### Provided information
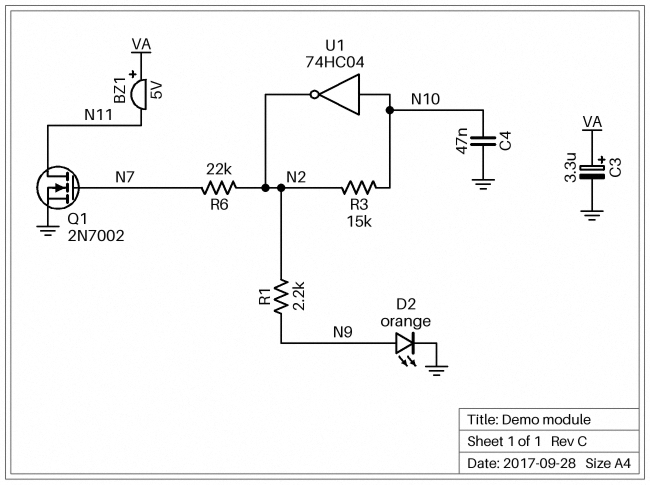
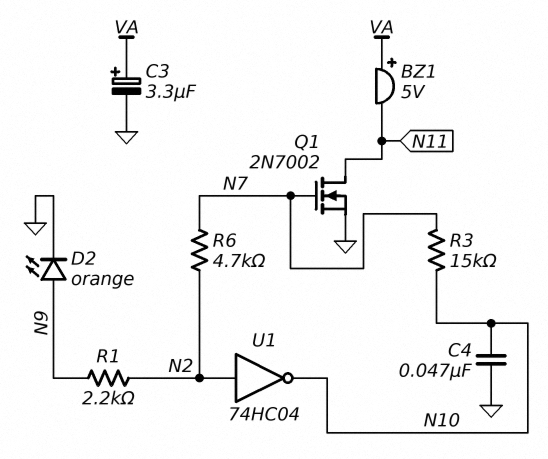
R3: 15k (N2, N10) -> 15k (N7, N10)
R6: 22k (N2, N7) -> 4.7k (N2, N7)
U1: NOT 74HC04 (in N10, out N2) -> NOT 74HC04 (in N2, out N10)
######
### Provided information
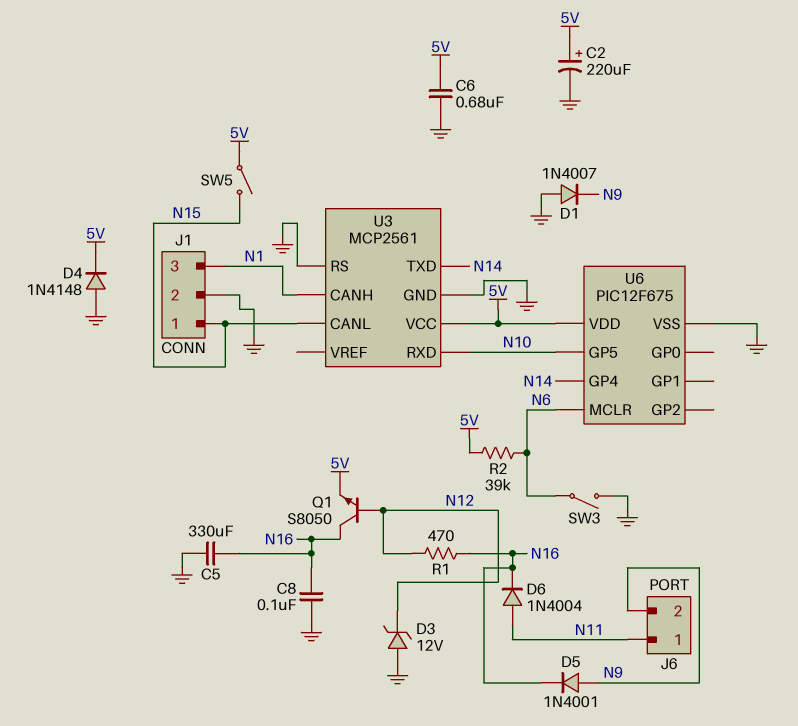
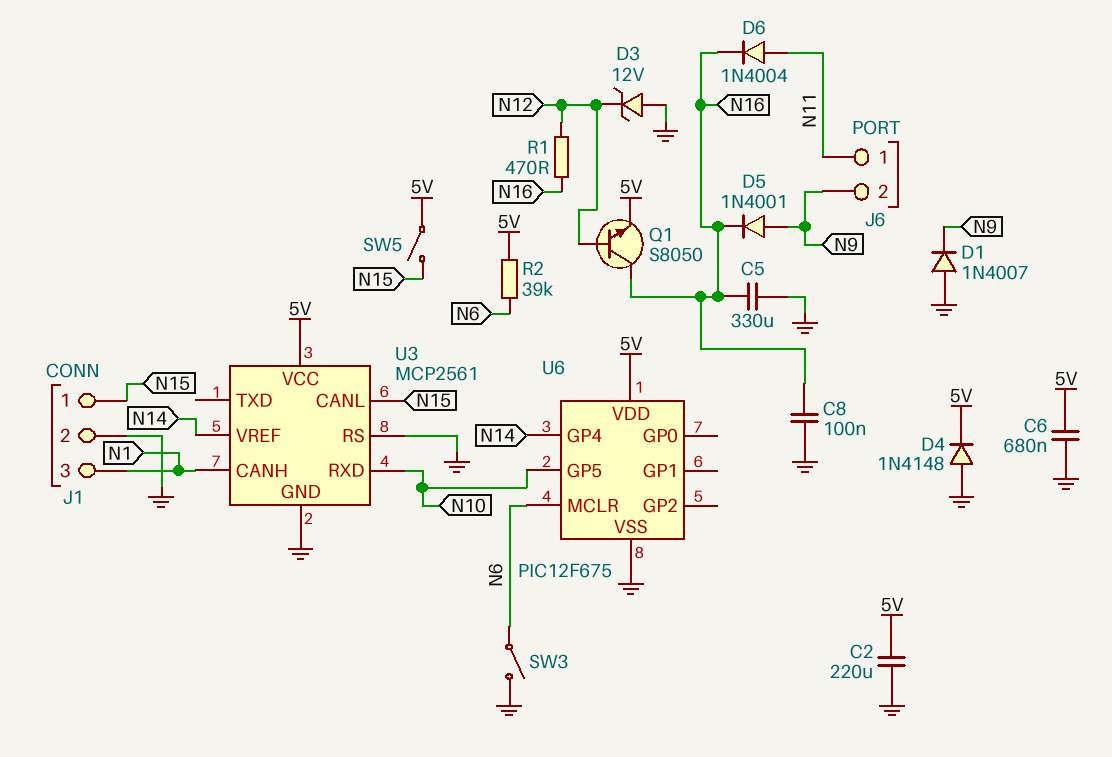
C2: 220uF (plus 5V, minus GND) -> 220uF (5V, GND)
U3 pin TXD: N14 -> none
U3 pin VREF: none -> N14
######
Problem to solve — Would you please copy, word for word, everything above from the line containing "C2: 220uF (plus" down to the line containing "U3 pin VREF: none -> N14", those two lines included?

Your response —
C2: 220uF (plus 5V, minus GND) -> 220uF (5V, GND)
U3 pin TXD: N14 -> none
U3 pin VREF: none -> N14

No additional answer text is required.